━━ EXTRACTED ENTRIES ━━

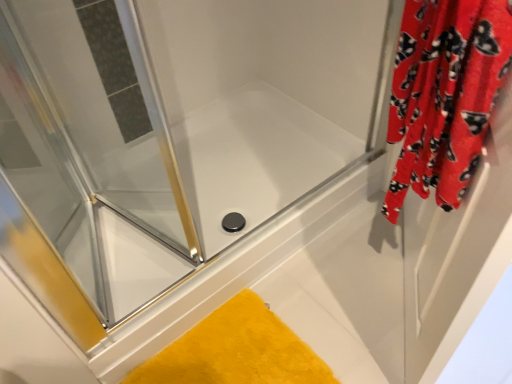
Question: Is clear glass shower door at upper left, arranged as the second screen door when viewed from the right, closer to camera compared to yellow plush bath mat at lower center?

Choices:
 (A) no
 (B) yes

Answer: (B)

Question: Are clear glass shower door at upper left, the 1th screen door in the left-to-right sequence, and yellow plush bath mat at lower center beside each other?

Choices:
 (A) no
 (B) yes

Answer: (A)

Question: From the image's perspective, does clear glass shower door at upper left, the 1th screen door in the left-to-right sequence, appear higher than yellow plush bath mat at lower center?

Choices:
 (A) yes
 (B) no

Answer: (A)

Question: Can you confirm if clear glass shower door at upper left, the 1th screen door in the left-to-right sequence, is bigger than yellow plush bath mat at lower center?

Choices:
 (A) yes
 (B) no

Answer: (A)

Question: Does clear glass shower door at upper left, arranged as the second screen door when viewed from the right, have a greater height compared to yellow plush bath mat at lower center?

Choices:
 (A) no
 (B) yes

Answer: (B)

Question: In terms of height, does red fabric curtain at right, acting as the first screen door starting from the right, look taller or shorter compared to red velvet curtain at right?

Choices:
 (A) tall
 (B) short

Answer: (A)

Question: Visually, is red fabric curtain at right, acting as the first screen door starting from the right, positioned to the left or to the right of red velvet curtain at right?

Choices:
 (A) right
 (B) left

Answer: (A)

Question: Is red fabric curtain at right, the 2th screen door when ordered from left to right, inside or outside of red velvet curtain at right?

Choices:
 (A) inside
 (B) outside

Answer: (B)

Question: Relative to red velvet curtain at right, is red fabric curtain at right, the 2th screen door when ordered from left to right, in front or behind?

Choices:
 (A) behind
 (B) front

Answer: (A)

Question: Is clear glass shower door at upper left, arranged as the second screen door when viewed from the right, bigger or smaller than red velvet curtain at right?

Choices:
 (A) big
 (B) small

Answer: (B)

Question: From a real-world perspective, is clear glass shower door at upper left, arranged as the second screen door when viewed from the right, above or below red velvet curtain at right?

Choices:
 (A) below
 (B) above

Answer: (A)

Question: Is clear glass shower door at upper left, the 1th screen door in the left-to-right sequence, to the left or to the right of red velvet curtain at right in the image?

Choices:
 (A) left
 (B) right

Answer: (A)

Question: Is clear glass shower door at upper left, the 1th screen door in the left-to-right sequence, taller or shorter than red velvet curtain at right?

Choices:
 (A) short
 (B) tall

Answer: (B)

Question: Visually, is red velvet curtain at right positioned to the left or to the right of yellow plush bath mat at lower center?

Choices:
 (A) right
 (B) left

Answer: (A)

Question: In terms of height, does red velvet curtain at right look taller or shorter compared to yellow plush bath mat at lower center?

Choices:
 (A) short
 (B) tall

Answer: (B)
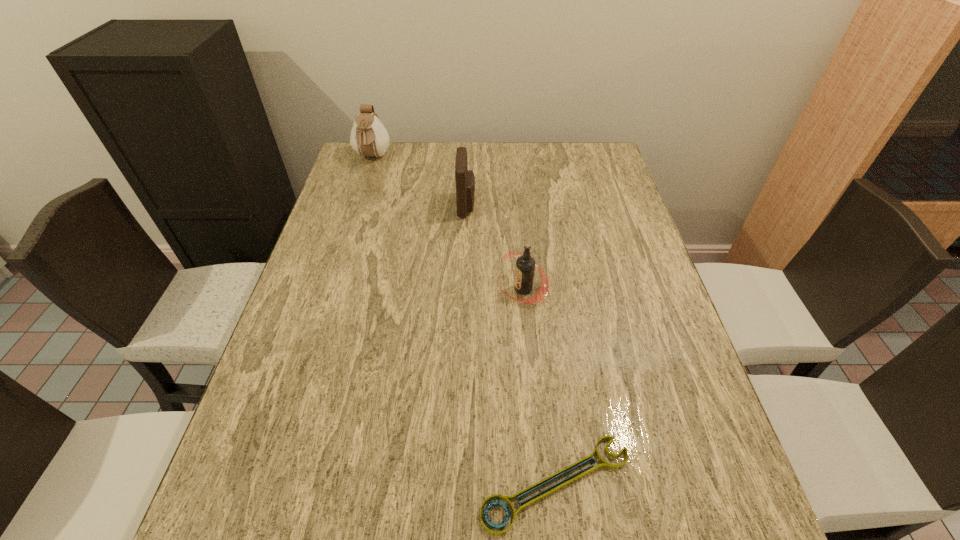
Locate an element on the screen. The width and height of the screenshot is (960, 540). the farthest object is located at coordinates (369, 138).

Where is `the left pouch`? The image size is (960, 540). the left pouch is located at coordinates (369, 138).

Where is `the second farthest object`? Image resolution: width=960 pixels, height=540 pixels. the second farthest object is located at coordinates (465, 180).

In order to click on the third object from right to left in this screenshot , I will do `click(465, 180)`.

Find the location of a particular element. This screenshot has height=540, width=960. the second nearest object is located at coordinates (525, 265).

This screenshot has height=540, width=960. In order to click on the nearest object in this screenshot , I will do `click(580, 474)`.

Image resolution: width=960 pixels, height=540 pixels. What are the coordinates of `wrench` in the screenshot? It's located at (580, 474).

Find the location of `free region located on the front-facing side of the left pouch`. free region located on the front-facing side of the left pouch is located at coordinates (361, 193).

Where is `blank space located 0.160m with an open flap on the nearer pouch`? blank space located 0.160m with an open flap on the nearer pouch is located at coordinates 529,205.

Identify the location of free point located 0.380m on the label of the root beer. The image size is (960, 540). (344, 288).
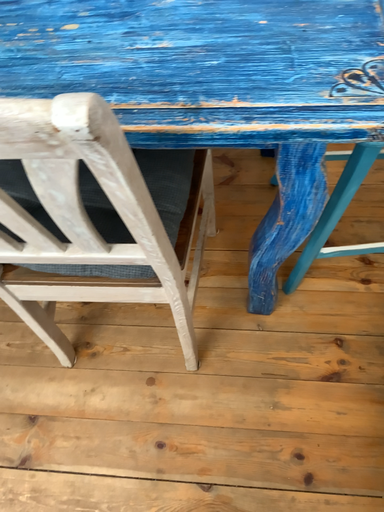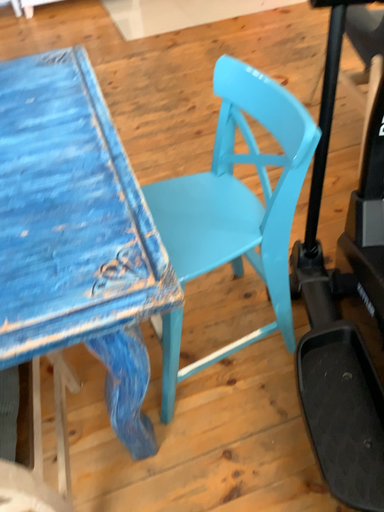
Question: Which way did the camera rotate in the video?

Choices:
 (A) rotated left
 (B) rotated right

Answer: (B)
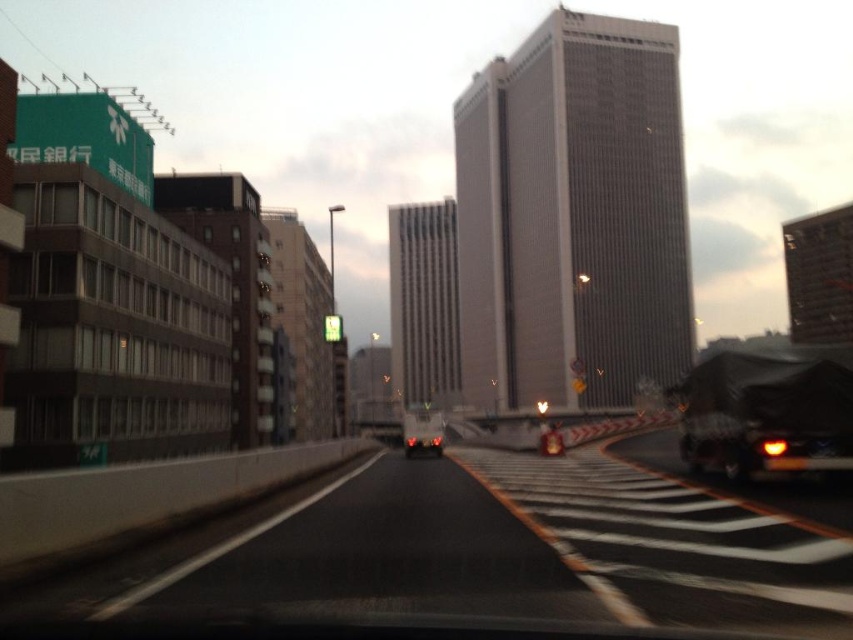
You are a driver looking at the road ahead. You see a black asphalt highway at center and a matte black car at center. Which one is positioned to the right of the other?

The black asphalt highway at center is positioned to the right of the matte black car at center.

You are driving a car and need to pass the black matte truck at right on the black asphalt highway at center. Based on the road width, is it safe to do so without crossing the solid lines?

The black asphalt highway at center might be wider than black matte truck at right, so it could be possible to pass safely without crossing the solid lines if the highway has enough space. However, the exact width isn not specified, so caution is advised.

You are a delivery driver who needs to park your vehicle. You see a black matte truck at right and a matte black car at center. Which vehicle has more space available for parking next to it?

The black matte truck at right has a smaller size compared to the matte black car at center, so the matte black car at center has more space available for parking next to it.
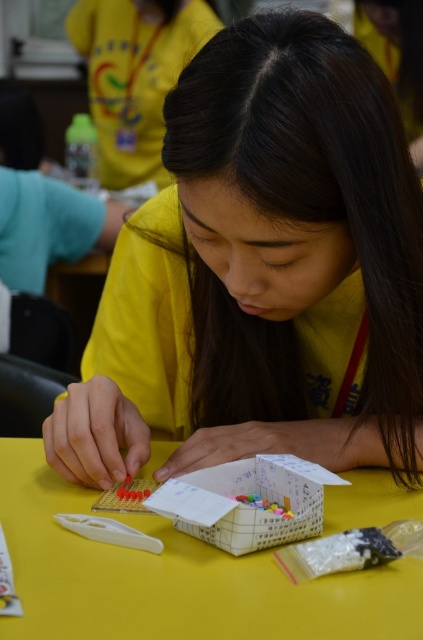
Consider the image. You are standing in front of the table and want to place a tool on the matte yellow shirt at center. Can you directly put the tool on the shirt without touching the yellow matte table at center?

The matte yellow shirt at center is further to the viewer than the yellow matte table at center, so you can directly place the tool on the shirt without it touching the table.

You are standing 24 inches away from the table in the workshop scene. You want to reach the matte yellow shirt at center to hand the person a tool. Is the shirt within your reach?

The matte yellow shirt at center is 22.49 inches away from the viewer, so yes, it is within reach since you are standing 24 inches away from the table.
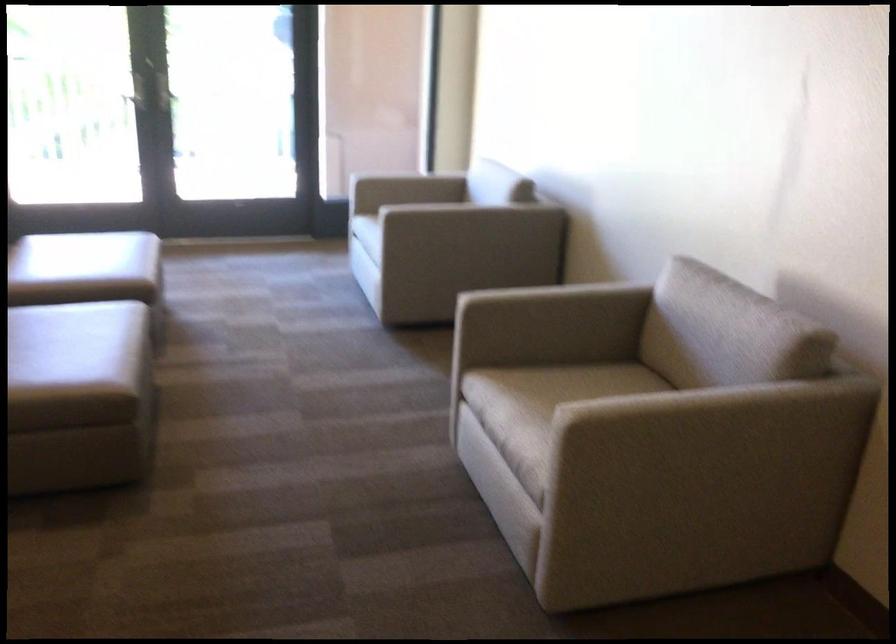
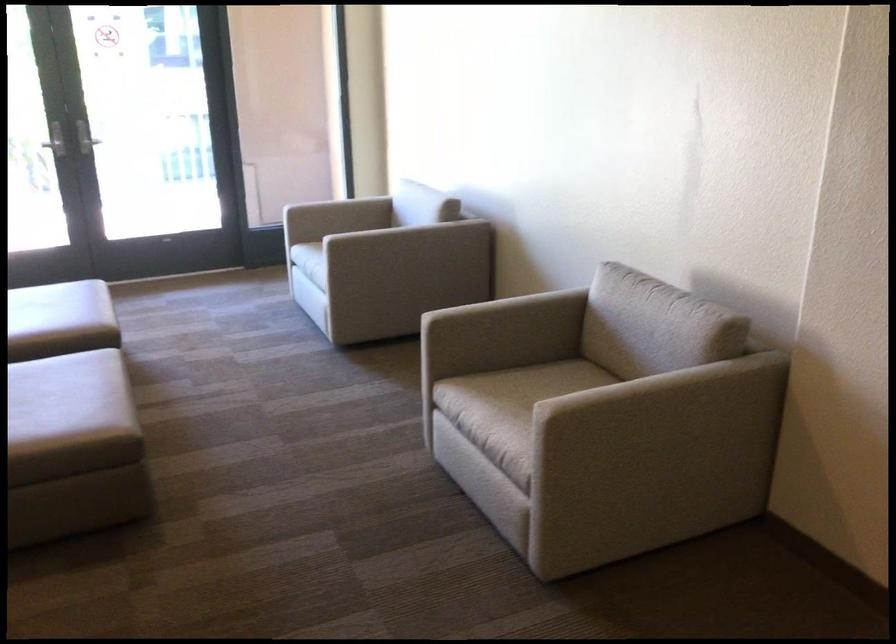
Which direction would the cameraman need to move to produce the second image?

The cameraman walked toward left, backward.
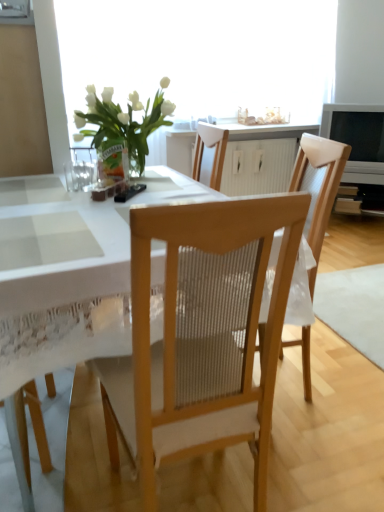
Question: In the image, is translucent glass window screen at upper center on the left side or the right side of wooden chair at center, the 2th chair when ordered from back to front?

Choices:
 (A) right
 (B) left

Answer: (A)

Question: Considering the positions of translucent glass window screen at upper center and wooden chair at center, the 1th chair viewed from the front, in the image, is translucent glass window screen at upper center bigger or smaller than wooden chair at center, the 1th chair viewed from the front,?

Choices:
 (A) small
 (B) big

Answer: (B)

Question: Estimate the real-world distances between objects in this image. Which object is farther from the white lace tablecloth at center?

━━━

EXERCISE DESCRIPTION:
Rewrite every one of the entries above with "bath mat" replaced by "floor mat" throughout and nothing else changed, omitting the pictures from your answer.

ANSWER TO THIS EXERCISE:
Question: Is clear glass shower door at upper left, arranged as the second screen door when viewed from the right, closer to camera compared to yellow plush floor mat at lower center?

Choices:
 (A) no
 (B) yes

Answer: (B)

Question: Are clear glass shower door at upper left, the 1th screen door in the left-to-right sequence, and yellow plush floor mat at lower center beside each other?

Choices:
 (A) no
 (B) yes

Answer: (A)

Question: From the image's perspective, does clear glass shower door at upper left, the 1th screen door in the left-to-right sequence, appear higher than yellow plush floor mat at lower center?

Choices:
 (A) yes
 (B) no

Answer: (A)

Question: Can you confirm if clear glass shower door at upper left, the 1th screen door in the left-to-right sequence, is bigger than yellow plush floor mat at lower center?

Choices:
 (A) yes
 (B) no

Answer: (A)

Question: Does clear glass shower door at upper left, arranged as the second screen door when viewed from the right, have a greater height compared to yellow plush floor mat at lower center?

Choices:
 (A) no
 (B) yes

Answer: (B)

Question: In terms of height, does red fabric curtain at right, acting as the first screen door starting from the right, look taller or shorter compared to red velvet curtain at right?

Choices:
 (A) tall
 (B) short

Answer: (A)

Question: Visually, is red fabric curtain at right, acting as the first screen door starting from the right, positioned to the left or to the right of red velvet curtain at right?

Choices:
 (A) right
 (B) left

Answer: (A)

Question: Is red fabric curtain at right, the 2th screen door when ordered from left to right, inside or outside of red velvet curtain at right?

Choices:
 (A) inside
 (B) outside

Answer: (B)

Question: Relative to red velvet curtain at right, is red fabric curtain at right, the 2th screen door when ordered from left to right, in front or behind?

Choices:
 (A) behind
 (B) front

Answer: (A)

Question: Is clear glass shower door at upper left, arranged as the second screen door when viewed from the right, bigger or smaller than red velvet curtain at right?

Choices:
 (A) big
 (B) small

Answer: (B)

Question: From a real-world perspective, is clear glass shower door at upper left, arranged as the second screen door when viewed from the right, above or below red velvet curtain at right?

Choices:
 (A) below
 (B) above

Answer: (A)

Question: Is clear glass shower door at upper left, the 1th screen door in the left-to-right sequence, to the left or to the right of red velvet curtain at right in the image?

Choices:
 (A) left
 (B) right

Answer: (A)

Question: Is clear glass shower door at upper left, the 1th screen door in the left-to-right sequence, taller or shorter than red velvet curtain at right?

Choices:
 (A) short
 (B) tall

Answer: (B)

Question: Visually, is red velvet curtain at right positioned to the left or to the right of yellow plush floor mat at lower center?

Choices:
 (A) right
 (B) left

Answer: (A)

Question: In terms of height, does red velvet curtain at right look taller or shorter compared to yellow plush floor mat at lower center?

Choices:
 (A) short
 (B) tall

Answer: (B)
Locate an element on the screen. The width and height of the screenshot is (960, 540). the farthest object is located at coordinates (369, 138).

Where is `the left pouch`? The image size is (960, 540). the left pouch is located at coordinates (369, 138).

Where is `the second farthest object`? Image resolution: width=960 pixels, height=540 pixels. the second farthest object is located at coordinates (465, 180).

In order to click on the third object from right to left in this screenshot , I will do `click(465, 180)`.

Find the location of a particular element. This screenshot has height=540, width=960. the second nearest object is located at coordinates (525, 265).

This screenshot has height=540, width=960. In order to click on the nearest object in this screenshot , I will do `click(580, 474)`.

Image resolution: width=960 pixels, height=540 pixels. What are the coordinates of `wrench` in the screenshot? It's located at (580, 474).

Find the location of `free region located on the front-facing side of the left pouch`. free region located on the front-facing side of the left pouch is located at coordinates (361, 193).

Where is `blank space located 0.160m with an open flap on the nearer pouch`? blank space located 0.160m with an open flap on the nearer pouch is located at coordinates 529,205.

Identify the location of free point located 0.380m on the label of the root beer. The image size is (960, 540). (344, 288).
Question: Which way did the camera rotate in the video?

Choices:
 (A) rotated left
 (B) rotated right

Answer: (B)
You are a driver looking at the road ahead. You see a black asphalt highway at center and a matte black car at center. Which one is positioned to the right of the other?

The black asphalt highway at center is positioned to the right of the matte black car at center.

You are driving a car and need to pass the black matte truck at right on the black asphalt highway at center. Based on the road width, is it safe to do so without crossing the solid lines?

The black asphalt highway at center might be wider than black matte truck at right, so it could be possible to pass safely without crossing the solid lines if the highway has enough space. However, the exact width isn not specified, so caution is advised.

You are a delivery driver who needs to park your vehicle. You see a black matte truck at right and a matte black car at center. Which vehicle has more space available for parking next to it?

The black matte truck at right has a smaller size compared to the matte black car at center, so the matte black car at center has more space available for parking next to it.
Consider the image. You are standing in front of the table and want to place a tool on the matte yellow shirt at center. Can you directly put the tool on the shirt without touching the yellow matte table at center?

The matte yellow shirt at center is further to the viewer than the yellow matte table at center, so you can directly place the tool on the shirt without it touching the table.

You are standing 24 inches away from the table in the workshop scene. You want to reach the matte yellow shirt at center to hand the person a tool. Is the shirt within your reach?

The matte yellow shirt at center is 22.49 inches away from the viewer, so yes, it is within reach since you are standing 24 inches away from the table.
Which direction would the cameraman need to move to produce the second image?

The cameraman walked toward left, backward.
Question: In the image, is translucent glass window screen at upper center on the left side or the right side of wooden chair at center, the 2th chair when ordered from back to front?

Choices:
 (A) right
 (B) left

Answer: (A)

Question: Considering the positions of translucent glass window screen at upper center and wooden chair at center, the 1th chair viewed from the front, in the image, is translucent glass window screen at upper center bigger or smaller than wooden chair at center, the 1th chair viewed from the front,?

Choices:
 (A) small
 (B) big

Answer: (B)

Question: Estimate the real-world distances between objects in this image. Which object is farther from the white lace tablecloth at center?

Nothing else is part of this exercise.